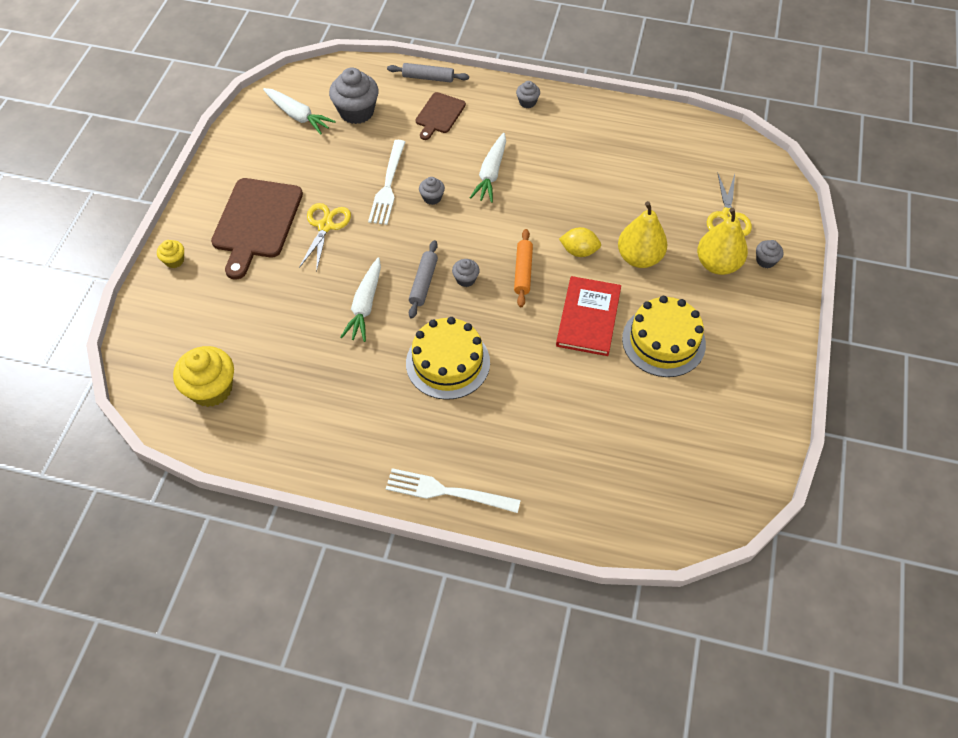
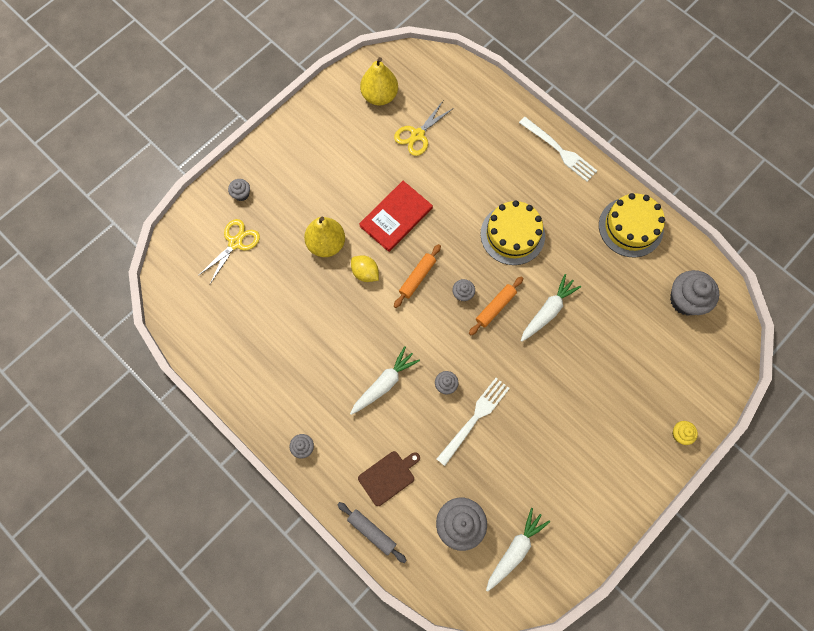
camera: 150 degrees left, 15 degrees up
(211, 389) = (685, 300): yellow cupcake -> grey cupcake
(256, 222) = (600, 439): brown cutting board -> none
(298, 116) = (515, 550): white carrot -> white carrot turned 60 degrees clockwise
(325, 226) = (545, 403): yellow scissors -> yellow scissors (417, 135)
(423, 283) = (495, 307): grey rolling pin -> orange rolling pin
(663, 341) = (359, 174): yellow cake -> yellow cake (630, 227)
(717, 264) = (276, 209): yellow pear -> yellow pear (379, 96)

[TASK PROMPT]:
Please set down the records above word for word and omit their pictures.

[REPLY]:
camera: 150 degrees left, 15 degrees up
(211, 389) = (685, 300): yellow cupcake -> grey cupcake
(256, 222) = (600, 439): brown cutting board -> none
(298, 116) = (515, 550): white carrot -> white carrot turned 60 degrees clockwise
(325, 226) = (545, 403): yellow scissors -> yellow scissors (417, 135)
(423, 283) = (495, 307): grey rolling pin -> orange rolling pin
(663, 341) = (359, 174): yellow cake -> yellow cake (630, 227)
(717, 264) = (276, 209): yellow pear -> yellow pear (379, 96)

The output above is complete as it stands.